> **Assignment**:
Look through the entries below and count every line in which "yellow" appears; reply with the number only.
---- Available records
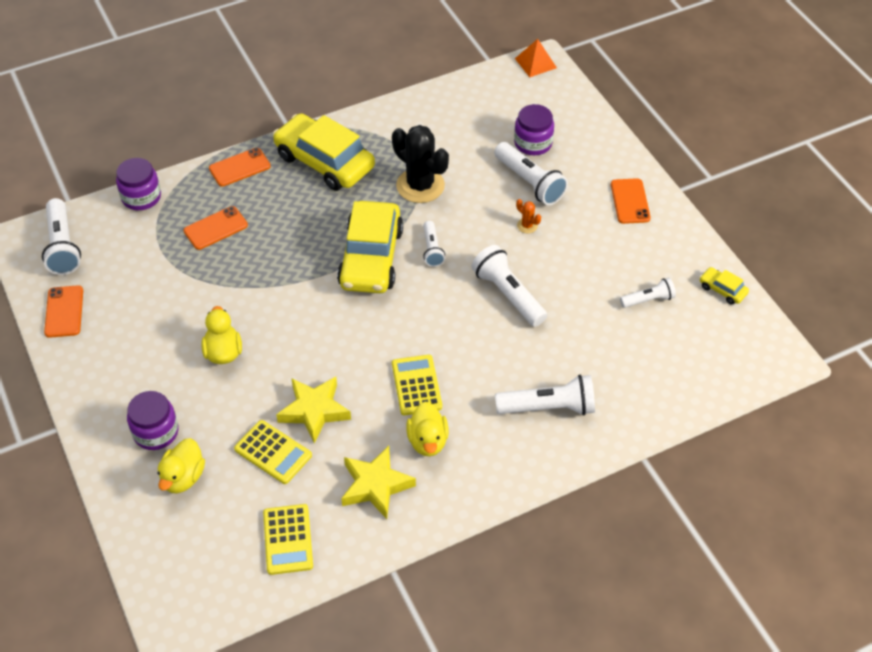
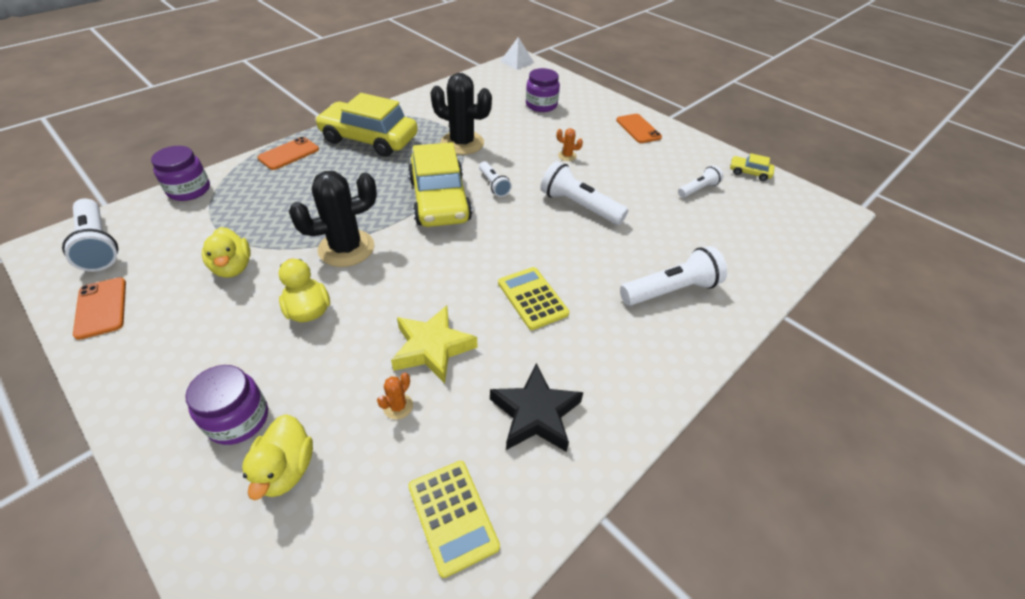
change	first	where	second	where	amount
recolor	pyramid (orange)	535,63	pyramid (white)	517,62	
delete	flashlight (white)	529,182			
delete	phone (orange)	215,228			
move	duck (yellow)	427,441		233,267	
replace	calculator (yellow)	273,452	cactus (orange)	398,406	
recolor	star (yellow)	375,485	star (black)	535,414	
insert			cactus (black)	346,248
--------
> **Answer section**:
3